BEGIN Provided information

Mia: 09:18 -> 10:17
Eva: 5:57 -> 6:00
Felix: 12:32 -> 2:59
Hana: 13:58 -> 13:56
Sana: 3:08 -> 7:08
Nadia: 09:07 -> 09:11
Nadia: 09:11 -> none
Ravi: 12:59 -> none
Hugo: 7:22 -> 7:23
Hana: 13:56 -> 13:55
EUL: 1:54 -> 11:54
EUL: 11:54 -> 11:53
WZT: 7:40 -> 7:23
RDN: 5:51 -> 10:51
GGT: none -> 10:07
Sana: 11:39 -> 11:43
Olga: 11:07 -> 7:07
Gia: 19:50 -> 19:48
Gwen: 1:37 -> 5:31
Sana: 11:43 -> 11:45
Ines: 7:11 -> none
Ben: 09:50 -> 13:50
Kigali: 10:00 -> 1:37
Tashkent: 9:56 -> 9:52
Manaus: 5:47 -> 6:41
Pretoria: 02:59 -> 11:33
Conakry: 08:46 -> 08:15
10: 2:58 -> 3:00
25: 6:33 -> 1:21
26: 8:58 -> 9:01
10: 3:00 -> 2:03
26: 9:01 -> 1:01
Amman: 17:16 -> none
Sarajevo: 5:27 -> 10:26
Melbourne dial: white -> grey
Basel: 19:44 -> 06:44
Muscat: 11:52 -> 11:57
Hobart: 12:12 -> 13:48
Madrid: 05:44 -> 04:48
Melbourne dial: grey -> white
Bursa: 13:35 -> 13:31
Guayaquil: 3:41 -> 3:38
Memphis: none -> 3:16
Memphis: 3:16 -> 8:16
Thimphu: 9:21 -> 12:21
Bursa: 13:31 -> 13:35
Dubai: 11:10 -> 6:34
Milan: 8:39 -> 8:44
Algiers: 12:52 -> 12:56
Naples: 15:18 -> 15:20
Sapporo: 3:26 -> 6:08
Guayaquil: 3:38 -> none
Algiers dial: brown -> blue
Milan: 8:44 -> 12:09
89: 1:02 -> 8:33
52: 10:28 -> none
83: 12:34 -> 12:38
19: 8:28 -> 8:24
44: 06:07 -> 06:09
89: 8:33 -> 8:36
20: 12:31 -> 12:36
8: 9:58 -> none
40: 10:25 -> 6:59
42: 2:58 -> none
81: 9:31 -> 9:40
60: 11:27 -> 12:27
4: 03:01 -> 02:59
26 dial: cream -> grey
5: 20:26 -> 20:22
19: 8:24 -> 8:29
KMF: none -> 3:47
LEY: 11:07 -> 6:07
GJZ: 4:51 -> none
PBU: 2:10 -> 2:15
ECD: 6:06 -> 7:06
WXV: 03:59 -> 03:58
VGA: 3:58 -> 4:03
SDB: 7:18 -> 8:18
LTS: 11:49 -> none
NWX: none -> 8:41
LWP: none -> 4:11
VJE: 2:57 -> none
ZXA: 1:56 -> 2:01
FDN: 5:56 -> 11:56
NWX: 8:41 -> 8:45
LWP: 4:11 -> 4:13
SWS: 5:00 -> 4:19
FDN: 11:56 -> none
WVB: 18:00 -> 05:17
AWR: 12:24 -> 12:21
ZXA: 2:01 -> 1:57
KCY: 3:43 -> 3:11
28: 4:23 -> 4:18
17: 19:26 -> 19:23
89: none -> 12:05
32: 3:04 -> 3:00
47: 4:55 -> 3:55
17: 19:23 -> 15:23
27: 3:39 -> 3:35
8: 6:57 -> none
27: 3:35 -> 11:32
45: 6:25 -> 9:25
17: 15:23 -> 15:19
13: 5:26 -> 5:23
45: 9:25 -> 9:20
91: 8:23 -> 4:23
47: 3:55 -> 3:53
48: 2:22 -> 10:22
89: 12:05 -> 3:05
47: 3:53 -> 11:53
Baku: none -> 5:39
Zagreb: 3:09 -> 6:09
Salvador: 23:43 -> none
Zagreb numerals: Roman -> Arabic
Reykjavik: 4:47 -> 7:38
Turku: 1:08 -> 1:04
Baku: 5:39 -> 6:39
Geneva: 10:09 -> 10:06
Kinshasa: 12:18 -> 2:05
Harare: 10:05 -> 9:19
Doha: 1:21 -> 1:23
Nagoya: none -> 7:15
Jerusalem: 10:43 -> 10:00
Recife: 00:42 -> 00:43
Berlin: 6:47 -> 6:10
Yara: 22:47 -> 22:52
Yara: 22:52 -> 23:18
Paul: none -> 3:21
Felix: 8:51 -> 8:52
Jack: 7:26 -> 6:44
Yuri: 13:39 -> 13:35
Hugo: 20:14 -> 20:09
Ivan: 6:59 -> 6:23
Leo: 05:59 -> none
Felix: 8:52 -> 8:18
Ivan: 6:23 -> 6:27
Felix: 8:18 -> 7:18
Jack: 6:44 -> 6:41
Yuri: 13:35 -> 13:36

END Provided information

_Task instructions:_
Please copy every line of the listing above, unchanged and in the same order.

_Solution for this task:_
Mia: 09:18 -> 10:17
Eva: 5:57 -> 6:00
Felix: 12:32 -> 2:59
Hana: 13:58 -> 13:56
Sana: 3:08 -> 7:08
Nadia: 09:07 -> 09:11
Nadia: 09:11 -> none
Ravi: 12:59 -> none
Hugo: 7:22 -> 7:23
Hana: 13:56 -> 13:55
EUL: 1:54 -> 11:54
EUL: 11:54 -> 11:53
WZT: 7:40 -> 7:23
RDN: 5:51 -> 10:51
GGT: none -> 10:07
Sana: 11:39 -> 11:43
Olga: 11:07 -> 7:07
Gia: 19:50 -> 19:48
Gwen: 1:37 -> 5:31
Sana: 11:43 -> 11:45
Ines: 7:11 -> none
Ben: 09:50 -> 13:50
Kigali: 10:00 -> 1:37
Tashkent: 9:56 -> 9:52
Manaus: 5:47 -> 6:41
Pretoria: 02:59 -> 11:33
Conakry: 08:46 -> 08:15
10: 2:58 -> 3:00
25: 6:33 -> 1:21
26: 8:58 -> 9:01
10: 3:00 -> 2:03
26: 9:01 -> 1:01
Amman: 17:16 -> none
Sarajevo: 5:27 -> 10:26
Melbourne dial: white -> grey
Basel: 19:44 -> 06:44
Muscat: 11:52 -> 11:57
Hobart: 12:12 -> 13:48
Madrid: 05:44 -> 04:48
Melbourne dial: grey -> white
Bursa: 13:35 -> 13:31
Guayaquil: 3:41 -> 3:38
Memphis: none -> 3:16
Memphis: 3:16 -> 8:16
Thimphu: 9:21 -> 12:21
Bursa: 13:31 -> 13:35
Dubai: 11:10 -> 6:34
Milan: 8:39 -> 8:44
Algiers: 12:52 -> 12:56
Naples: 15:18 -> 15:20
Sapporo: 3:26 -> 6:08
Guayaquil: 3:38 -> none
Algiers dial: brown -> blue
Milan: 8:44 -> 12:09
89: 1:02 -> 8:33
52: 10:28 -> none
83: 12:34 -> 12:38
19: 8:28 -> 8:24
44: 06:07 -> 06:09
89: 8:33 -> 8:36
20: 12:31 -> 12:36
8: 9:58 -> none
40: 10:25 -> 6:59
42: 2:58 -> none
81: 9:31 -> 9:40
60: 11:27 -> 12:27
4: 03:01 -> 02:59
26 dial: cream -> grey
5: 20:26 -> 20:22
19: 8:24 -> 8:29
KMF: none -> 3:47
LEY: 11:07 -> 6:07
GJZ: 4:51 -> none
PBU: 2:10 -> 2:15
ECD: 6:06 -> 7:06
WXV: 03:59 -> 03:58
VGA: 3:58 -> 4:03
SDB: 7:18 -> 8:18
LTS: 11:49 -> none
NWX: none -> 8:41
LWP: none -> 4:11
VJE: 2:57 -> none
ZXA: 1:56 -> 2:01
FDN: 5:56 -> 11:56
NWX: 8:41 -> 8:45
LWP: 4:11 -> 4:13
SWS: 5:00 -> 4:19
FDN: 11:56 -> none
WVB: 18:00 -> 05:17
AWR: 12:24 -> 12:21
ZXA: 2:01 -> 1:57
KCY: 3:43 -> 3:11
28: 4:23 -> 4:18
17: 19:26 -> 19:23
89: none -> 12:05
32: 3:04 -> 3:00
47: 4:55 -> 3:55
17: 19:23 -> 15:23
27: 3:39 -> 3:35
8: 6:57 -> none
27: 3:35 -> 11:32
45: 6:25 -> 9:25
17: 15:23 -> 15:19
13: 5:26 -> 5:23
45: 9:25 -> 9:20
91: 8:23 -> 4:23
47: 3:55 -> 3:53
48: 2:22 -> 10:22
89: 12:05 -> 3:05
47: 3:53 -> 11:53
Baku: none -> 5:39
Zagreb: 3:09 -> 6:09
Salvador: 23:43 -> none
Zagreb numerals: Roman -> Arabic
Reykjavik: 4:47 -> 7:38
Turku: 1:08 -> 1:04
Baku: 5:39 -> 6:39
Geneva: 10:09 -> 10:06
Kinshasa: 12:18 -> 2:05
Harare: 10:05 -> 9:19
Doha: 1:21 -> 1:23
Nagoya: none -> 7:15
Jerusalem: 10:43 -> 10:00
Recife: 00:42 -> 00:43
Berlin: 6:47 -> 6:10
Yara: 22:47 -> 22:52
Yara: 22:52 -> 23:18
Paul: none -> 3:21
Felix: 8:51 -> 8:52
Jack: 7:26 -> 6:44
Yuri: 13:39 -> 13:35
Hugo: 20:14 -> 20:09
Ivan: 6:59 -> 6:23
Leo: 05:59 -> none
Felix: 8:52 -> 8:18
Ivan: 6:23 -> 6:27
Felix: 8:18 -> 7:18
Jack: 6:44 -> 6:41
Yuri: 13:35 -> 13:36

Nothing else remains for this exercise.